#### [Task statement]
Return all the data below as it stands, minus the pictures.

#### [Provided material]
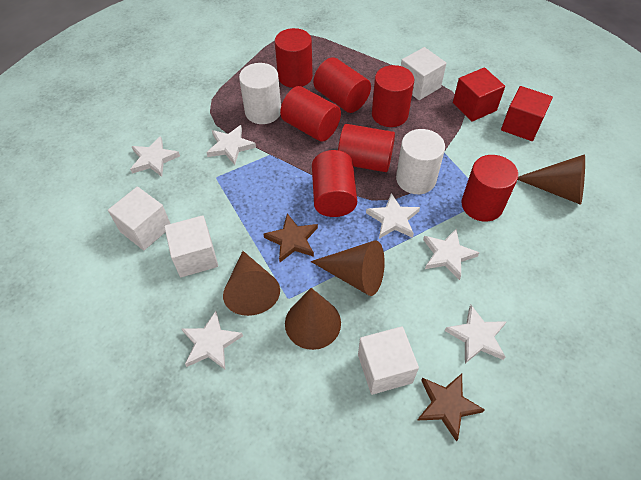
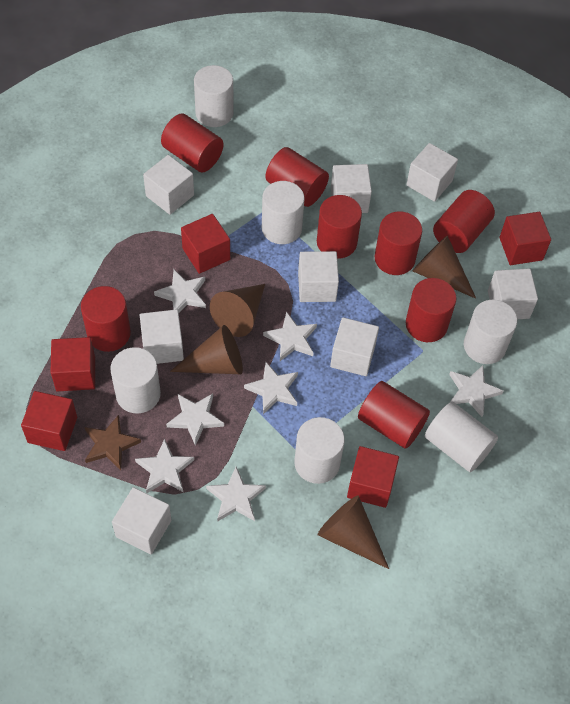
brown star: 2 -> 1
red cube: 2 -> 5
red cylinder: 7 -> 8
white cube: 4 -> 8
white cylinder: 2 -> 6
white star: 6 -> 7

#### [Task solution]
brown star: 2 -> 1
red cube: 2 -> 5
red cylinder: 7 -> 8
white cube: 4 -> 8
white cylinder: 2 -> 6
white star: 6 -> 7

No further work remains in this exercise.